Restate all of the entries exactly. Any picture in them should be skipped.

Segment Start: Data for review

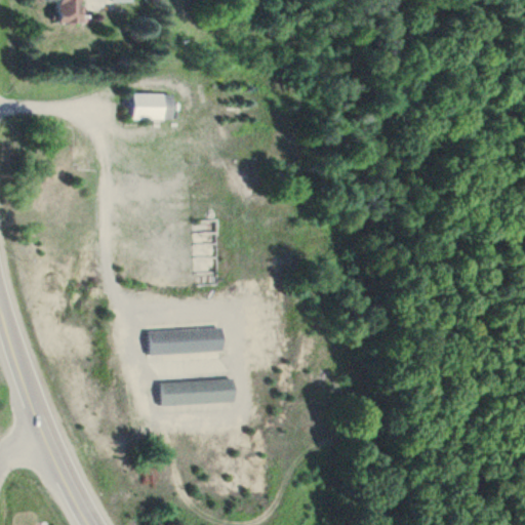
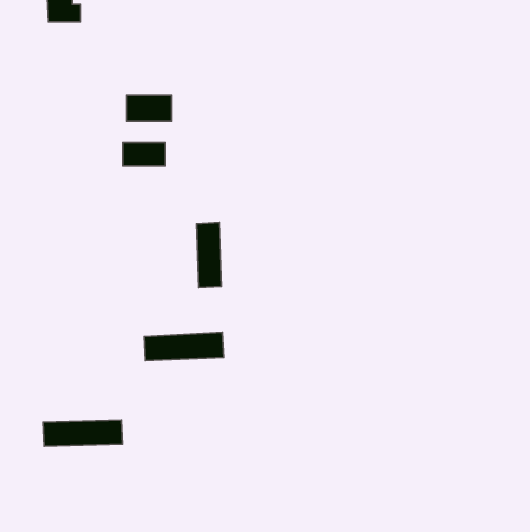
building: none -> [123,143,165,166]
building: [158,378,236,404] -> [43,420,123,446]

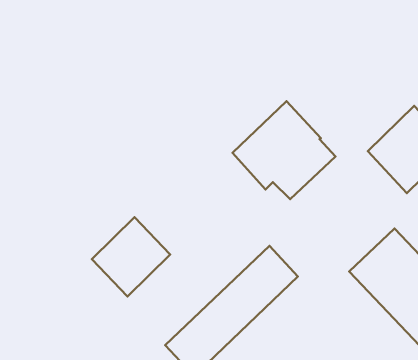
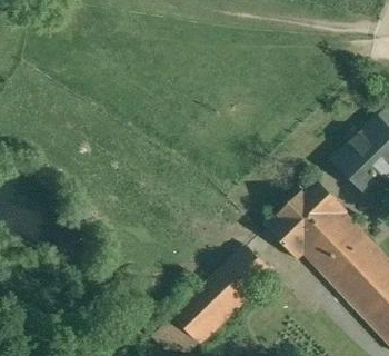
building: [233,101,336,199] -> [266,179,359,268]
building: [92,217,170,297] -> none

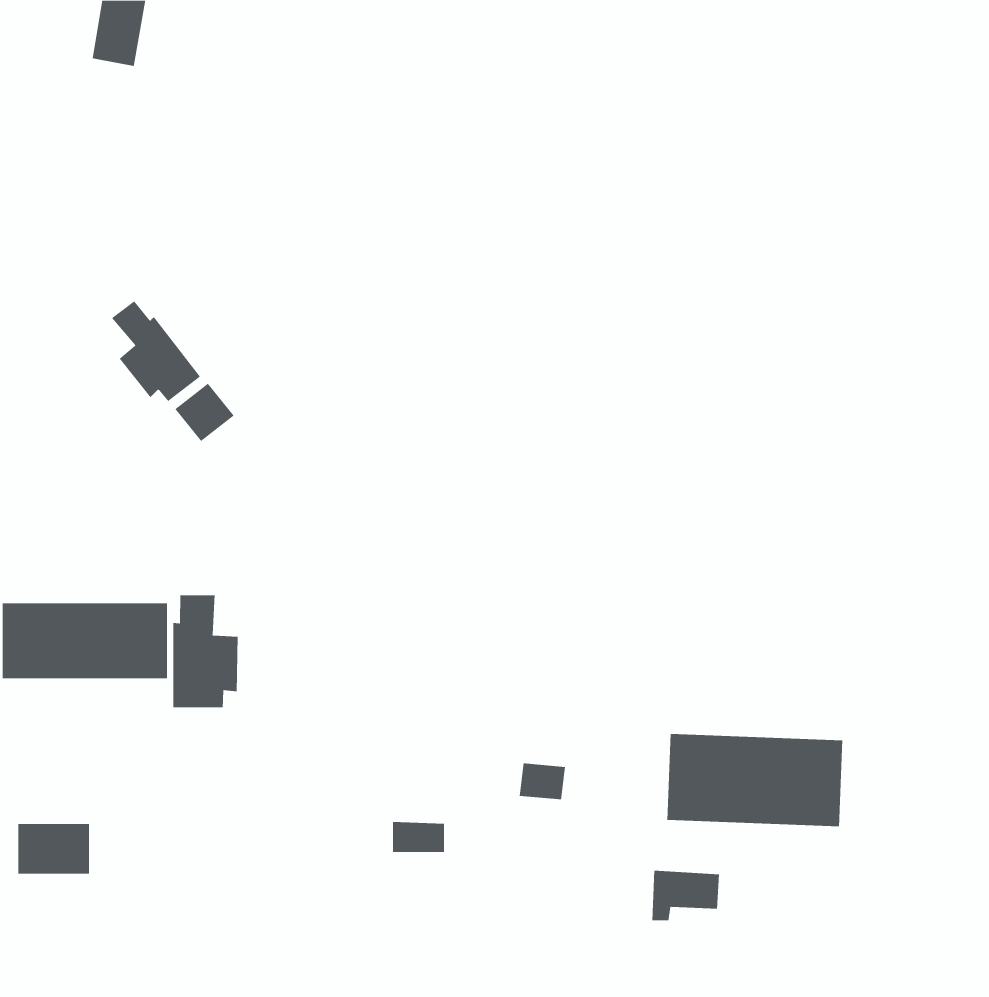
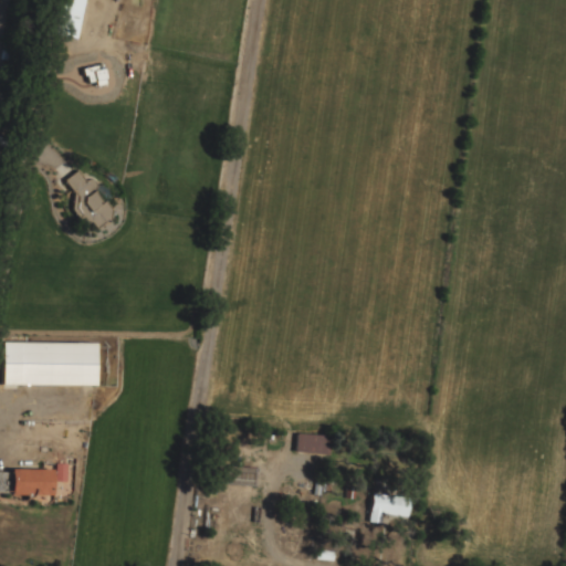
building: [174,383,234,442] -> none
building: [173,594,238,708] -> none
building: [667,733,843,827] -> none

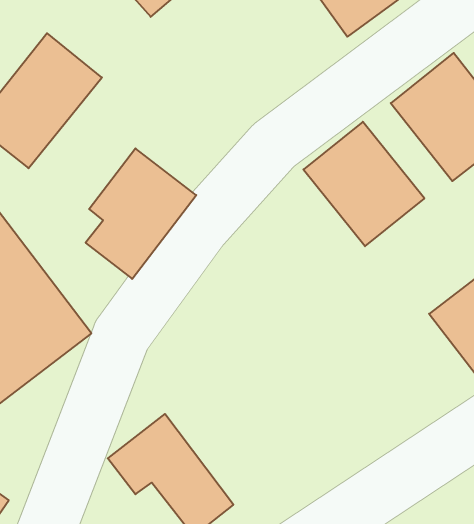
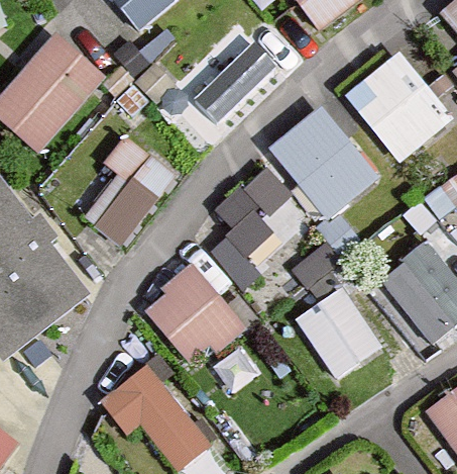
building: none -> [179,22,276,121]
building: none -> [209,168,293,289]
building: none -> [144,267,244,367]
building: none -> [295,287,383,379]

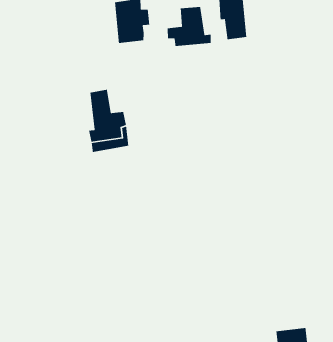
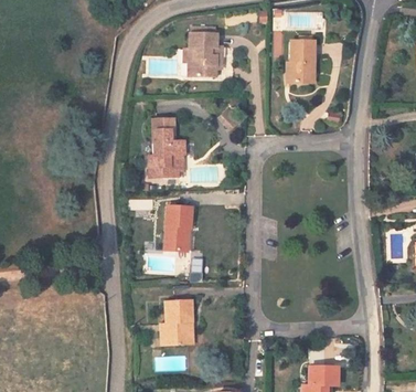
building: [167,6,212,47] -> none
building: none -> [166,205,193,253]
building: none -> [160,301,193,347]

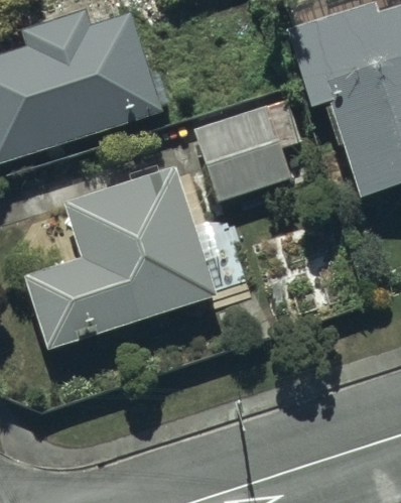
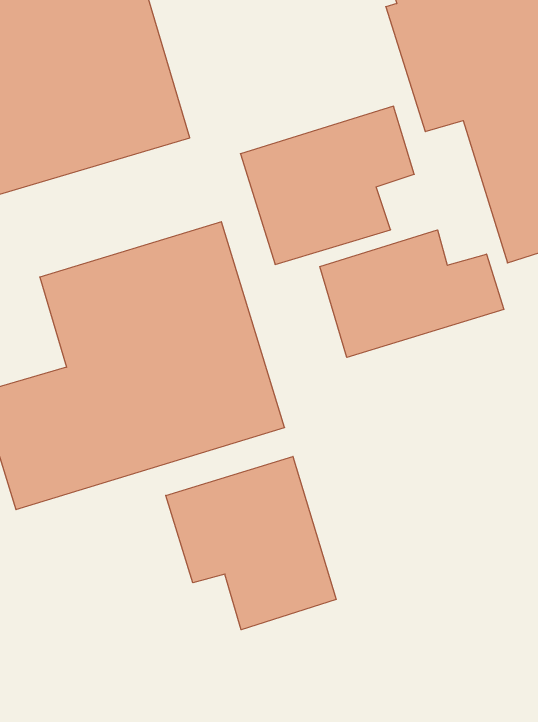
building: none -> [320,230,504,357]
building: none -> [166,456,336,630]

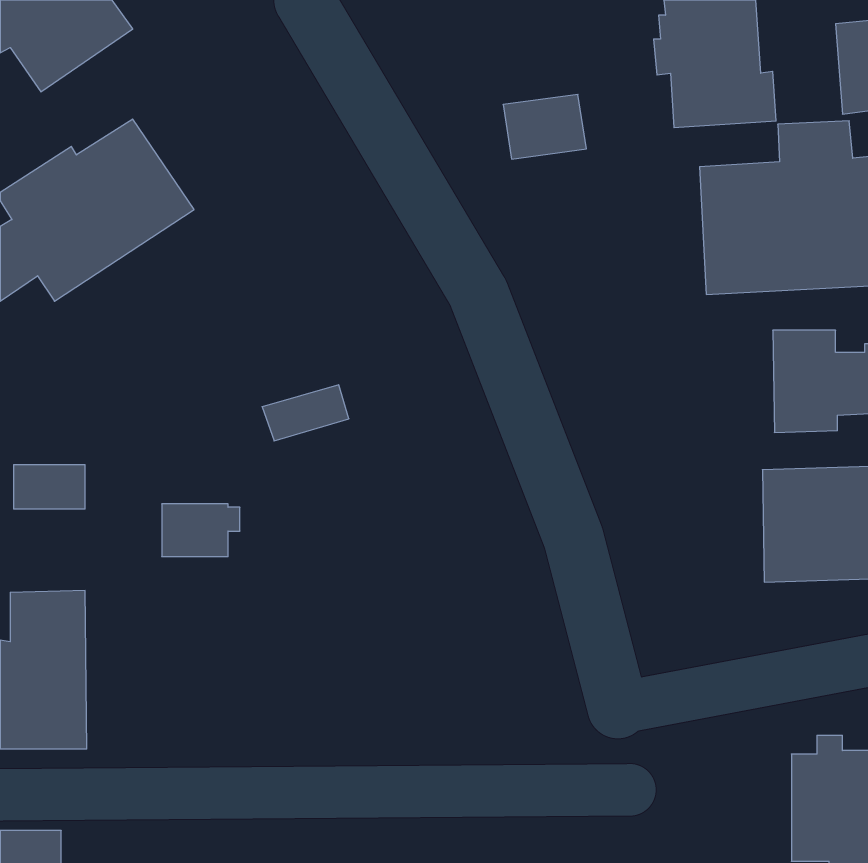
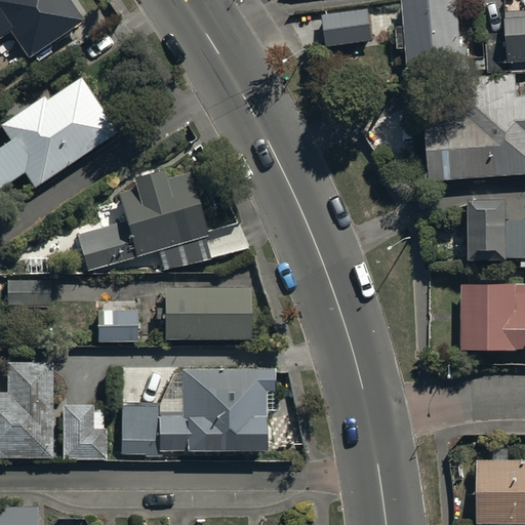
building: [503,94,586,159] -> [321,9,371,48]
building: none -> [77,165,209,269]
building: none -> [164,284,250,336]
building: none -> [124,372,276,457]
building: none -> [64,403,109,458]

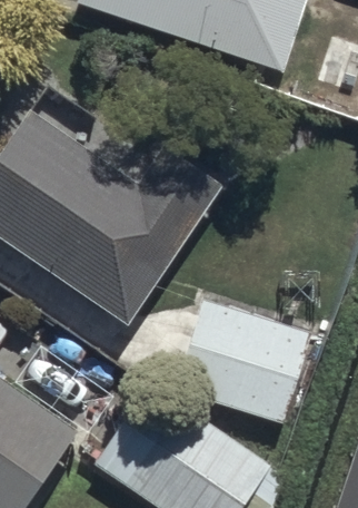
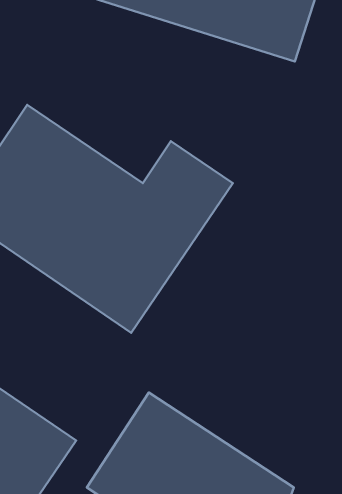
building: [173,302,311,423] -> none

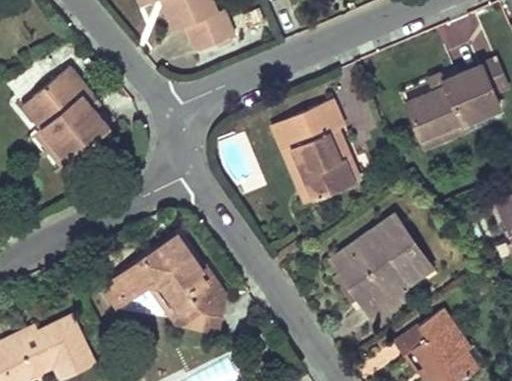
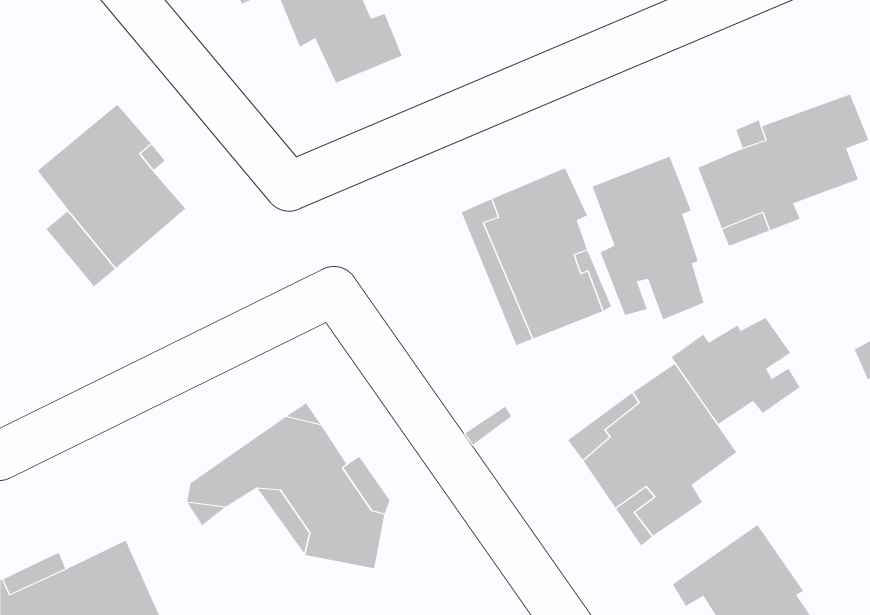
building: none -> [592,156,704,320]
building: none -> [671,317,801,425]

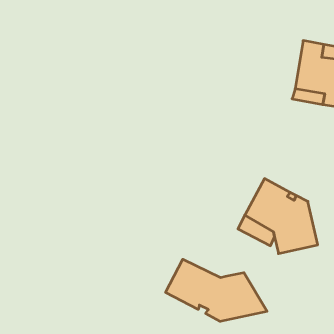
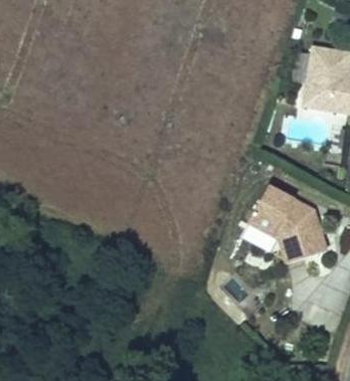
building: [166,259,267,321] -> none

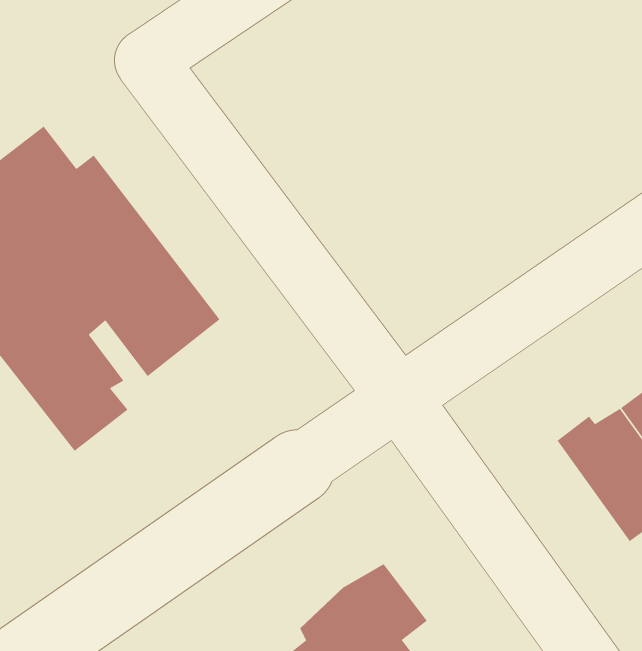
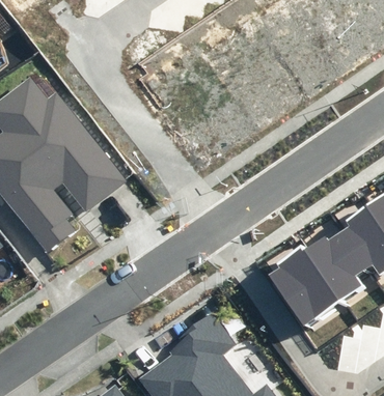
building: none -> [268,247,347,330]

Segment End: Data for review

-- Solved exercise --
building: none -> [123,143,165,166]
building: [158,378,236,404] -> [43,420,123,446]

building: [233,101,336,199] -> [266,179,359,268]
building: [92,217,170,297] -> none

building: [174,383,234,442] -> none
building: [173,594,238,708] -> none
building: [667,733,843,827] -> none

building: none -> [179,22,276,121]
building: none -> [209,168,293,289]
building: none -> [144,267,244,367]
building: none -> [295,287,383,379]

building: [167,6,212,47] -> none
building: none -> [166,205,193,253]
building: none -> [160,301,193,347]

building: none -> [320,230,504,357]
building: none -> [166,456,336,630]

building: [503,94,586,159] -> [321,9,371,48]
building: none -> [77,165,209,269]
building: none -> [164,284,250,336]
building: none -> [124,372,276,457]
building: none -> [64,403,109,458]

building: [173,302,311,423] -> none

building: none -> [592,156,704,320]
building: none -> [671,317,801,425]

building: [166,259,267,321] -> none

building: none -> [268,247,347,330]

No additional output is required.